WHAT YOU WILL DO:
Scan the records below. List lines holding "teal".

*** Begin section ***

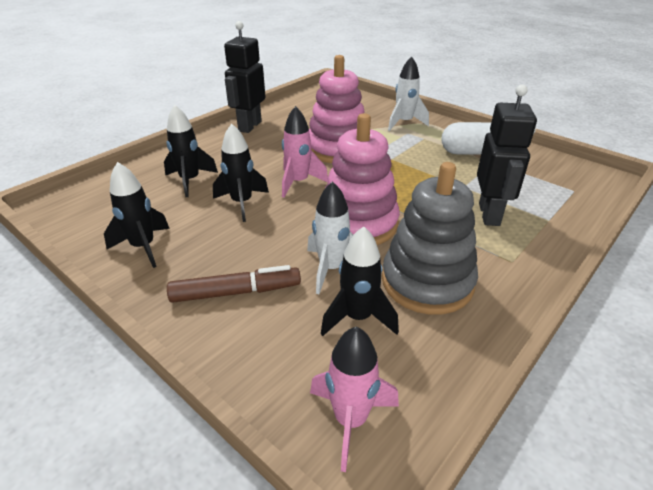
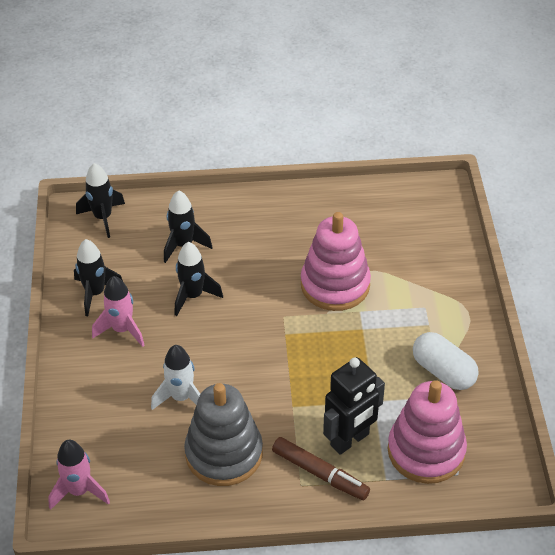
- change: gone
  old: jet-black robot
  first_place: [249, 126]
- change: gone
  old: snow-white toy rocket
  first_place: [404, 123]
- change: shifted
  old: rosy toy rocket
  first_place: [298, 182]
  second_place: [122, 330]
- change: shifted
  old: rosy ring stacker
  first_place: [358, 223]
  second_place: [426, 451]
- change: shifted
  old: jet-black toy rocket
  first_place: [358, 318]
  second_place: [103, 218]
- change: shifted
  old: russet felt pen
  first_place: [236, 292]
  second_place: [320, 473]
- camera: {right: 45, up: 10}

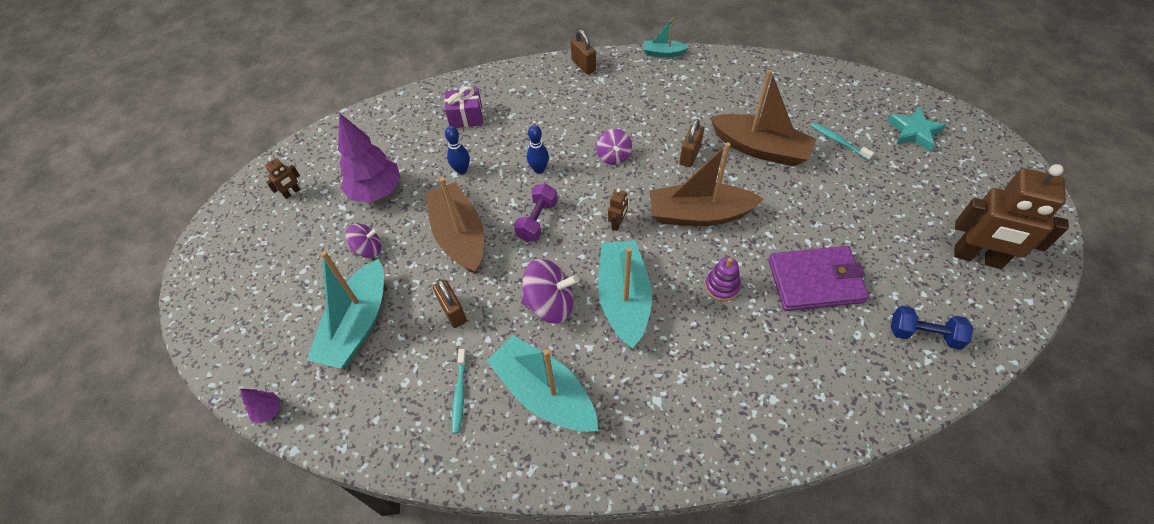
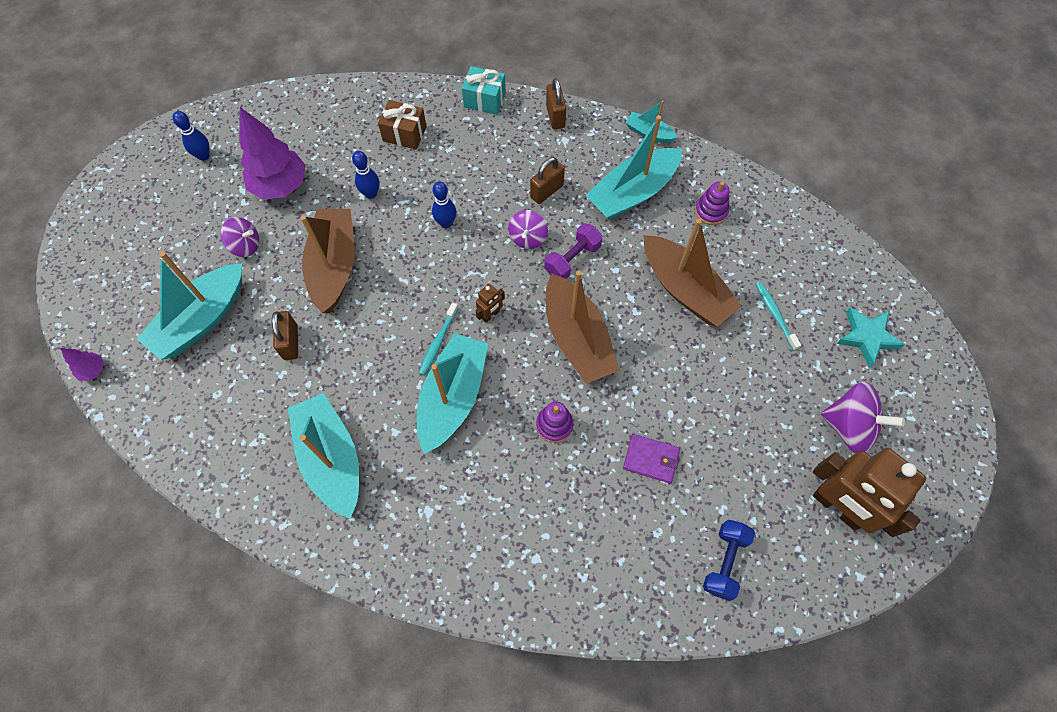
- change: repainted
  old: purple wrapped gift
  new: russet wrapped gift
  first_place: [466, 117]
  second_place: [404, 134]
- change: shifted
  old: russet lock
  first_place: [690, 155]
  second_place: [546, 191]
- change: rotated
  old: russet boat
  first_place: [699, 214]
  second_place: [577, 338]
  degrees: -135
- change: swapped
  old: russet robot
  new: cobalt bowling pin
  first_place: [292, 193]
  second_place: [204, 156]
- change: shifted
  old: purple free weight
  first_place: [537, 220]
  second_place: [572, 259]
- change: scaled
  old: purple billfold
  first_place: [815, 281]
  second_place: [651, 459]
  factor: 0.55
- change: shifted
  old: purple spinning top
  first_place: [550, 304]
  second_place: [849, 426]
- change: rotated
  old: cobalt free weight
  first_place: [924, 334]
  second_place: [724, 562]
  degrees: 75
- change: shifted
  old: teal tooth brush
  first_place: [459, 394]
  second_place: [438, 342]
- change: new
  new: teal wrapped gift
  second_place: [484, 100]
- change: new
  new: teal boat
  second_place: [632, 193]
- change: new
  new: purple ring stacker
  second_place: [711, 211]
- camera: {right: 20, up: 10}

*** End section ***

TASK OUTPUT:
  old: teal tooth brush
  new: teal wrapped gift
  new: teal boat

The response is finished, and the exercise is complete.